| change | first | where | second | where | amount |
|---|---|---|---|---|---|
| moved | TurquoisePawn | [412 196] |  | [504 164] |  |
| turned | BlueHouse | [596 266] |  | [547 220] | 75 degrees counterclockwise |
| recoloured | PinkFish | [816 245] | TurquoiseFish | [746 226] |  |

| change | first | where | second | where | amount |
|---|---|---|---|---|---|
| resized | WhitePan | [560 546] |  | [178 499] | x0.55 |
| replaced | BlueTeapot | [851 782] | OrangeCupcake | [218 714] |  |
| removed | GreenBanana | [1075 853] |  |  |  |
--
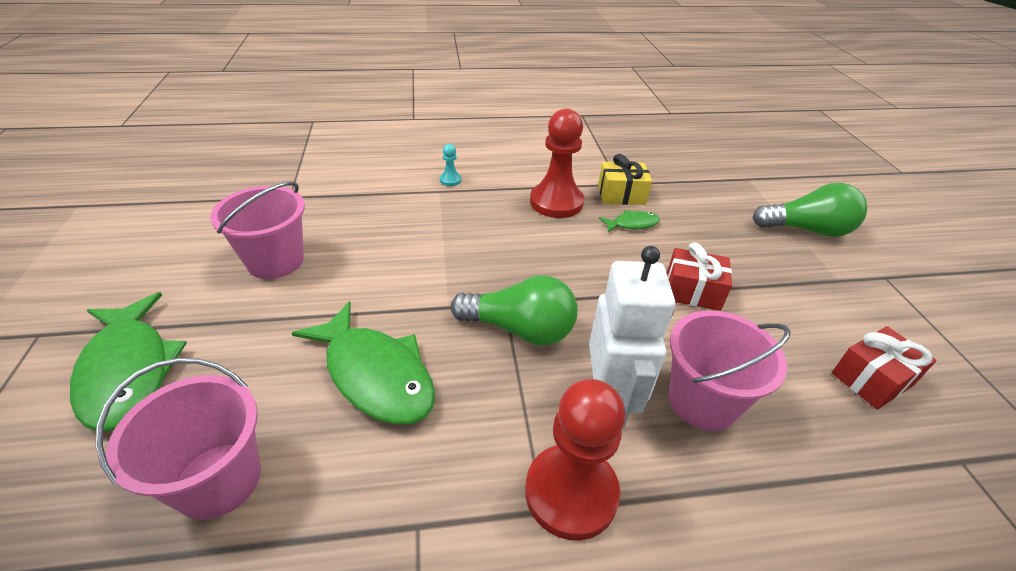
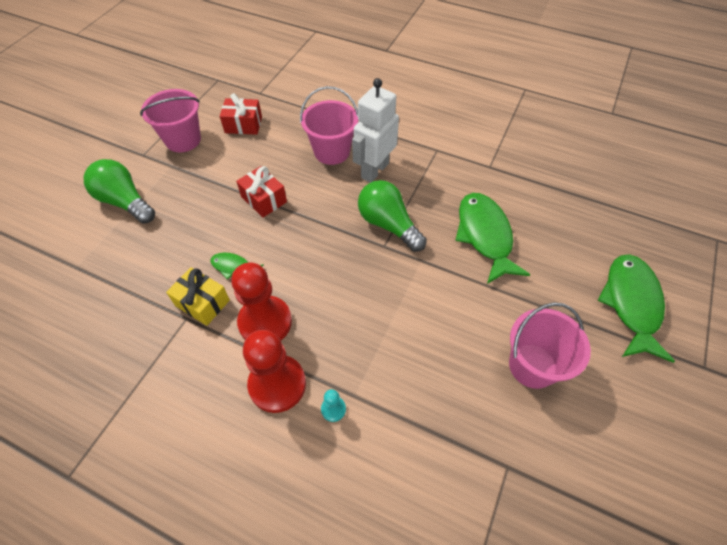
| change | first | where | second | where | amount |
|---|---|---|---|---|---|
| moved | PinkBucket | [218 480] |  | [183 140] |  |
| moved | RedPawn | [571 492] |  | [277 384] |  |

▸ **EXERCISE GOAL**: Please return the lines above that run from the line containing "moved | TurquoisePawn" to the line containing "degrees counterclockwise |", inclusive, exactly and with no other lines.

▸ **RESPONSE**:
| moved | TurquoisePawn | [412 196] |  | [504 164] |  |
| turned | BlueHouse | [596 266] |  | [547 220] | 75 degrees counterclockwise |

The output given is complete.